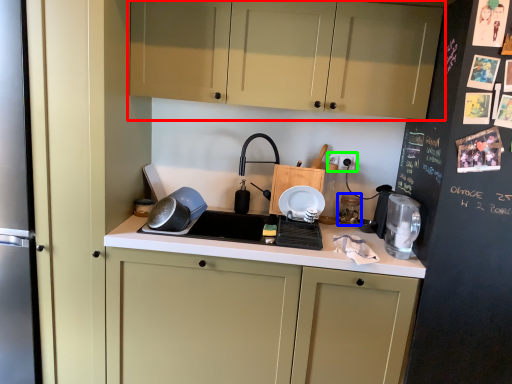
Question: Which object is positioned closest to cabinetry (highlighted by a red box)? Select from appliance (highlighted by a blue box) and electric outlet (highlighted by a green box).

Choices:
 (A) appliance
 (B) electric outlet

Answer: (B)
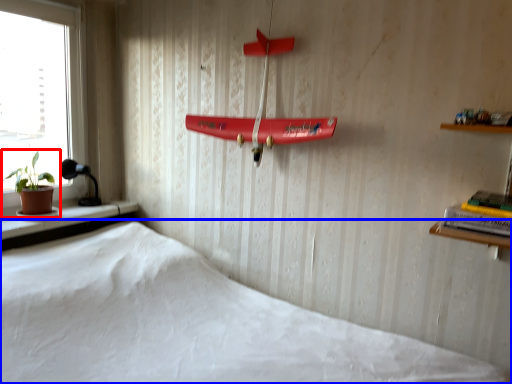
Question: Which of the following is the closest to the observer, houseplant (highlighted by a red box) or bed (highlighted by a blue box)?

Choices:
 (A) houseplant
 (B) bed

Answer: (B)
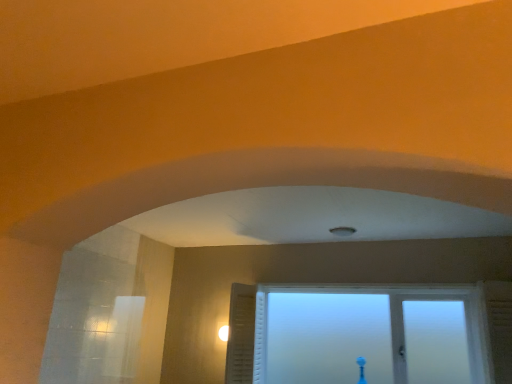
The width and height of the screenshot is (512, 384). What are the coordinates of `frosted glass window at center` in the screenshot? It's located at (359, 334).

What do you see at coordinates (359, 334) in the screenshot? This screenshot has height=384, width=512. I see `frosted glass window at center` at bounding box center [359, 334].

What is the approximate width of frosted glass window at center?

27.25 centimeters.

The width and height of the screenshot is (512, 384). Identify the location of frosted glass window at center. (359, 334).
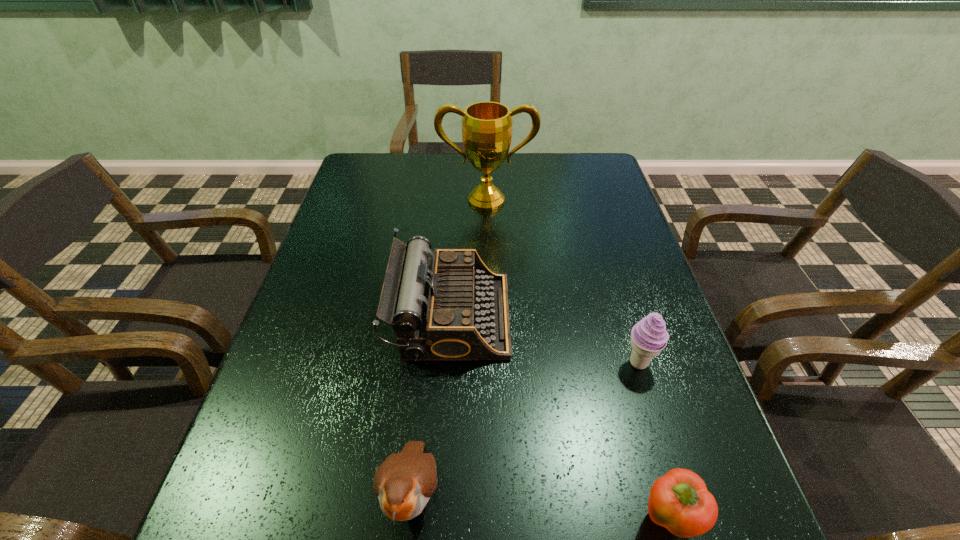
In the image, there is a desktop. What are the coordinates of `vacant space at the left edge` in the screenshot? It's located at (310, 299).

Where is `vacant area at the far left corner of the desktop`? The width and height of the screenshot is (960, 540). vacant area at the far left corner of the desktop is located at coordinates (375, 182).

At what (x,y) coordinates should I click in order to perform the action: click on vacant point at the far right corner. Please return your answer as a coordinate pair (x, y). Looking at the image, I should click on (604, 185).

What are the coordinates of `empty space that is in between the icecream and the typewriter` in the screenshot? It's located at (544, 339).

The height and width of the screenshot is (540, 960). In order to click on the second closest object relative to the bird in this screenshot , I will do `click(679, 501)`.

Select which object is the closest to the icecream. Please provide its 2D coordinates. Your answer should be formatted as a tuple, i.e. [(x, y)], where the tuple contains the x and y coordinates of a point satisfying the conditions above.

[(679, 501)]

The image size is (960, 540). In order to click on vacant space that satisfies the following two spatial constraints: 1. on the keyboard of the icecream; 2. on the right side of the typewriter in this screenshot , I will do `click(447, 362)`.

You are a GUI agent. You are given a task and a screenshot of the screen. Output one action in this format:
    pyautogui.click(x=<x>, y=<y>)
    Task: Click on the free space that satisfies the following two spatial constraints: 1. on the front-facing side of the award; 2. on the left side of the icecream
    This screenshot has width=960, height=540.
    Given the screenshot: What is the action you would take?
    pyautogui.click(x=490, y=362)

→ Task brief
In everything from the line containing "The image size" down to the end of the lines, swap "typewriter" for "lamp" and give those lines again, leaving all else unchanged.

→ Exercise response
The image size is (960, 540). In order to click on vacant space that satisfies the following two spatial constraints: 1. on the keyboard of the icecream; 2. on the right side of the lamp in this screenshot , I will do `click(447, 362)`.

You are a GUI agent. You are given a task and a screenshot of the screen. Output one action in this format:
    pyautogui.click(x=<x>, y=<y>)
    Task: Click on the free space that satisfies the following two spatial constraints: 1. on the front-facing side of the award; 2. on the left side of the icecream
    This screenshot has width=960, height=540.
    Given the screenshot: What is the action you would take?
    pyautogui.click(x=490, y=362)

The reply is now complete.